Copy out the data below. Leave nothing out and alter nothing.

• **RECORDS FOR THE EXERCISE**
********************
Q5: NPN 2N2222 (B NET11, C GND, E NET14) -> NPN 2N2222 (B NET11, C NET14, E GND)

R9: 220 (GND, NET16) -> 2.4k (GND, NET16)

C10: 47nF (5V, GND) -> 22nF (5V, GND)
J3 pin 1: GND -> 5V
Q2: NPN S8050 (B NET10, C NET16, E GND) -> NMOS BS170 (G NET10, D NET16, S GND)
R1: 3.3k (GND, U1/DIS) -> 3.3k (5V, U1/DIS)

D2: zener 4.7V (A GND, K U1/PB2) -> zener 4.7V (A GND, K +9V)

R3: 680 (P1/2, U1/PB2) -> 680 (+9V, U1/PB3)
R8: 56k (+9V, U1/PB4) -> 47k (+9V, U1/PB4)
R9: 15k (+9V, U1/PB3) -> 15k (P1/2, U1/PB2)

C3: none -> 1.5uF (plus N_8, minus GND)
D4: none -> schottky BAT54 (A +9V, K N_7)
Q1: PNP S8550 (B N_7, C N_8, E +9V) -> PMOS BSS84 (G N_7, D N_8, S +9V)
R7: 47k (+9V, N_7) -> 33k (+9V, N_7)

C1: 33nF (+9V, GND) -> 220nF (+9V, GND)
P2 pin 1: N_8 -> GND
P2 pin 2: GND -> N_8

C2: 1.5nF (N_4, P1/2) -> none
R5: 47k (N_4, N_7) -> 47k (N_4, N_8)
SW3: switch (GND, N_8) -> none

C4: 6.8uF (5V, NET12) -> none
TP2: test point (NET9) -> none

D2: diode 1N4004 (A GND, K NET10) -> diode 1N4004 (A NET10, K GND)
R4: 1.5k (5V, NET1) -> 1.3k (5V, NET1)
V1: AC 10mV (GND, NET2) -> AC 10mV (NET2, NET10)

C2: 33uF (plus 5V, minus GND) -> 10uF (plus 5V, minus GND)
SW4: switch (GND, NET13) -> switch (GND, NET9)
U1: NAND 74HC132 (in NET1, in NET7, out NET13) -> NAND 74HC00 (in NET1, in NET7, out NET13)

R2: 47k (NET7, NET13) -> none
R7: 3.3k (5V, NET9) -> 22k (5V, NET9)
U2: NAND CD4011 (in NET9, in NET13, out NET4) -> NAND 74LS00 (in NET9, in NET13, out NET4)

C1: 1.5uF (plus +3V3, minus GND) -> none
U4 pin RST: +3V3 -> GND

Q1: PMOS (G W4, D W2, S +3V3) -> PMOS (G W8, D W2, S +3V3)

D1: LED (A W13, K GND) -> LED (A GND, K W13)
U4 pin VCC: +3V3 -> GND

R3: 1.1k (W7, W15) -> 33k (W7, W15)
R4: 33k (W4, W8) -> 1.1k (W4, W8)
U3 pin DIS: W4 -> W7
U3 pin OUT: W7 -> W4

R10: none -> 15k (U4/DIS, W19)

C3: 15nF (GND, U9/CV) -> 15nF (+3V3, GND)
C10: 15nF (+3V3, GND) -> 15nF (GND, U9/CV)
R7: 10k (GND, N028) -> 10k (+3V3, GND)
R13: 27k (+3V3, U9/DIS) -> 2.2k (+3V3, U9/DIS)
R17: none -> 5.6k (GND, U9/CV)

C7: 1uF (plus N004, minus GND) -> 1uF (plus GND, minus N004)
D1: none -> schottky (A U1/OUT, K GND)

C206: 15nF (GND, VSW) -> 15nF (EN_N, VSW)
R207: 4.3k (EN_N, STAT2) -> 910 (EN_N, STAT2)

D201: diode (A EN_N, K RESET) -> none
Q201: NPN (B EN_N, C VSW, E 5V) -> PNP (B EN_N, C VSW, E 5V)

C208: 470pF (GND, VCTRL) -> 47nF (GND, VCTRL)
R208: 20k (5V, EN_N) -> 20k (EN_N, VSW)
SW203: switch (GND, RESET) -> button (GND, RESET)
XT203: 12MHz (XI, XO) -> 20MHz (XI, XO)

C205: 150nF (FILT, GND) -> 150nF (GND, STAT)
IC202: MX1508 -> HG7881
********************
• **PROBLEM SOLUTION**
Q5: NPN 2N2222 (B NET11, C GND, E NET14) -> NPN 2N2222 (B NET11, C NET14, E GND)

R9: 220 (GND, NET16) -> 2.4k (GND, NET16)

C10: 47nF (5V, GND) -> 22nF (5V, GND)
J3 pin 1: GND -> 5V
Q2: NPN S8050 (B NET10, C NET16, E GND) -> NMOS BS170 (G NET10, D NET16, S GND)
R1: 3.3k (GND, U1/DIS) -> 3.3k (5V, U1/DIS)

D2: zener 4.7V (A GND, K U1/PB2) -> zener 4.7V (A GND, K +9V)

R3: 680 (P1/2, U1/PB2) -> 680 (+9V, U1/PB3)
R8: 56k (+9V, U1/PB4) -> 47k (+9V, U1/PB4)
R9: 15k (+9V, U1/PB3) -> 15k (P1/2, U1/PB2)

C3: none -> 1.5uF (plus N_8, minus GND)
D4: none -> schottky BAT54 (A +9V, K N_7)
Q1: PNP S8550 (B N_7, C N_8, E +9V) -> PMOS BSS84 (G N_7, D N_8, S +9V)
R7: 47k (+9V, N_7) -> 33k (+9V, N_7)

C1: 33nF (+9V, GND) -> 220nF (+9V, GND)
P2 pin 1: N_8 -> GND
P2 pin 2: GND -> N_8

C2: 1.5nF (N_4, P1/2) -> none
R5: 47k (N_4, N_7) -> 47k (N_4, N_8)
SW3: switch (GND, N_8) -> none

C4: 6.8uF (5V, NET12) -> none
TP2: test point (NET9) -> none

D2: diode 1N4004 (A GND, K NET10) -> diode 1N4004 (A NET10, K GND)
R4: 1.5k (5V, NET1) -> 1.3k (5V, NET1)
V1: AC 10mV (GND, NET2) -> AC 10mV (NET2, NET10)

C2: 33uF (plus 5V, minus GND) -> 10uF (plus 5V, minus GND)
SW4: switch (GND, NET13) -> switch (GND, NET9)
U1: NAND 74HC132 (in NET1, in NET7, out NET13) -> NAND 74HC00 (in NET1, in NET7, out NET13)

R2: 47k (NET7, NET13) -> none
R7: 3.3k (5V, NET9) -> 22k (5V, NET9)
U2: NAND CD4011 (in NET9, in NET13, out NET4) -> NAND 74LS00 (in NET9, in NET13, out NET4)

C1: 1.5uF (plus +3V3, minus GND) -> none
U4 pin RST: +3V3 -> GND

Q1: PMOS (G W4, D W2, S +3V3) -> PMOS (G W8, D W2, S +3V3)

D1: LED (A W13, K GND) -> LED (A GND, K W13)
U4 pin VCC: +3V3 -> GND

R3: 1.1k (W7, W15) -> 33k (W7, W15)
R4: 33k (W4, W8) -> 1.1k (W4, W8)
U3 pin DIS: W4 -> W7
U3 pin OUT: W7 -> W4

R10: none -> 15k (U4/DIS, W19)

C3: 15nF (GND, U9/CV) -> 15nF (+3V3, GND)
C10: 15nF (+3V3, GND) -> 15nF (GND, U9/CV)
R7: 10k (GND, N028) -> 10k (+3V3, GND)
R13: 27k (+3V3, U9/DIS) -> 2.2k (+3V3, U9/DIS)
R17: none -> 5.6k (GND, U9/CV)

C7: 1uF (plus N004, minus GND) -> 1uF (plus GND, minus N004)
D1: none -> schottky (A U1/OUT, K GND)

C206: 15nF (GND, VSW) -> 15nF (EN_N, VSW)
R207: 4.3k (EN_N, STAT2) -> 910 (EN_N, STAT2)

D201: diode (A EN_N, K RESET) -> none
Q201: NPN (B EN_N, C VSW, E 5V) -> PNP (B EN_N, C VSW, E 5V)

C208: 470pF (GND, VCTRL) -> 47nF (GND, VCTRL)
R208: 20k (5V, EN_N) -> 20k (EN_N, VSW)
SW203: switch (GND, RESET) -> button (GND, RESET)
XT203: 12MHz (XI, XO) -> 20MHz (XI, XO)

C205: 150nF (FILT, GND) -> 150nF (GND, STAT)
IC202: MX1508 -> HG7881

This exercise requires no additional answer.